Task instructions
Keep every line of the data below that has the string "gris" and present those lines.

Extracted material
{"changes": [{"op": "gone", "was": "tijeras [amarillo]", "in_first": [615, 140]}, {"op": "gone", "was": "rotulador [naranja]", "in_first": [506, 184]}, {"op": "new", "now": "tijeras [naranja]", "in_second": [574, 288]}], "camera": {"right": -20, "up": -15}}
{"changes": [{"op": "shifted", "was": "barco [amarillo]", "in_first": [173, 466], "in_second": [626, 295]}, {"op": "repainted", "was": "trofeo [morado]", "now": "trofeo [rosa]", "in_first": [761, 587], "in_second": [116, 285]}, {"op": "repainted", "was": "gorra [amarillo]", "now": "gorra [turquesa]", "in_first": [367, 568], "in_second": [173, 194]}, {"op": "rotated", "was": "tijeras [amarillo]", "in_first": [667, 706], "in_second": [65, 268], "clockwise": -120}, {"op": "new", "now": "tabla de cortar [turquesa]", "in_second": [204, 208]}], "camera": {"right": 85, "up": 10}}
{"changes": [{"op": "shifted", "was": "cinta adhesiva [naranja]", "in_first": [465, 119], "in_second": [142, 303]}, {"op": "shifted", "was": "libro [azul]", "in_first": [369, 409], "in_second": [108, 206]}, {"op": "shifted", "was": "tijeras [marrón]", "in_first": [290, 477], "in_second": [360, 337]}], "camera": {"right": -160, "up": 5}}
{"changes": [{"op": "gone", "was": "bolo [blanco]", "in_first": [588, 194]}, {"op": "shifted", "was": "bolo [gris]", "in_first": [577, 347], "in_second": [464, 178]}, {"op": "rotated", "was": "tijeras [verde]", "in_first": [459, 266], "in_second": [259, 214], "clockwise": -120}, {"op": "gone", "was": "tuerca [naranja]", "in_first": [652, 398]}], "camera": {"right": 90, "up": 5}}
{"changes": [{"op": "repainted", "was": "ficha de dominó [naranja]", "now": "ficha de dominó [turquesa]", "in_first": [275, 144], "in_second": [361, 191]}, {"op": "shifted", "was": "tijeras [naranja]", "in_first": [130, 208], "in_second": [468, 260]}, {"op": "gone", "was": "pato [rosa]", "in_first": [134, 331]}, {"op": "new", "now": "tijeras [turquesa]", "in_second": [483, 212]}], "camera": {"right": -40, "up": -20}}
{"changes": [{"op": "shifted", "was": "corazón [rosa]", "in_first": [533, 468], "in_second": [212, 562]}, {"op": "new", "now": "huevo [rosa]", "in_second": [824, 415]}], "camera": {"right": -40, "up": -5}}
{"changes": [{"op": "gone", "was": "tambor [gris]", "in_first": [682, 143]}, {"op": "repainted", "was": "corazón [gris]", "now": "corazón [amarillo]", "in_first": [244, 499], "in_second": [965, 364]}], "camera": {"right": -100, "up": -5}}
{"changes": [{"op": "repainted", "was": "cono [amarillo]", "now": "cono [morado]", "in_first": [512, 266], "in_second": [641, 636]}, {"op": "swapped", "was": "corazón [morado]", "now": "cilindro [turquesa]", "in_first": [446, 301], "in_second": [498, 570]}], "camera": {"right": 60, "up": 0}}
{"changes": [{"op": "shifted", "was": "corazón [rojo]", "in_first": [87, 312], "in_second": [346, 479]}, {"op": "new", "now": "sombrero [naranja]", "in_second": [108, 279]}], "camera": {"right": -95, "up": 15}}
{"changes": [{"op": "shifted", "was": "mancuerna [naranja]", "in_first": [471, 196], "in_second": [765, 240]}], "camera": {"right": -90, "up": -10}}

Answer to this exercise
{"changes": [{"op": "gone", "was": "bolo [blanco]", "in_first": [588, 194]}, {"op": "shifted", "was": "bolo [gris]", "in_first": [577, 347], "in_second": [464, 178]}, {"op": "rotated", "was": "tijeras [verde]", "in_first": [459, 266], "in_second": [259, 214], "clockwise": -120}, {"op": "gone", "was": "tuerca [naranja]", "in_first": [652, 398]}], "camera": {"right": 90, "up": 5}}
{"changes": [{"op": "gone", "was": "tambor [gris]", "in_first": [682, 143]}, {"op": "repainted", "was": "corazón [gris]", "now": "corazón [amarillo]", "in_first": [244, 499], "in_second": [965, 364]}], "camera": {"right": -100, "up": -5}}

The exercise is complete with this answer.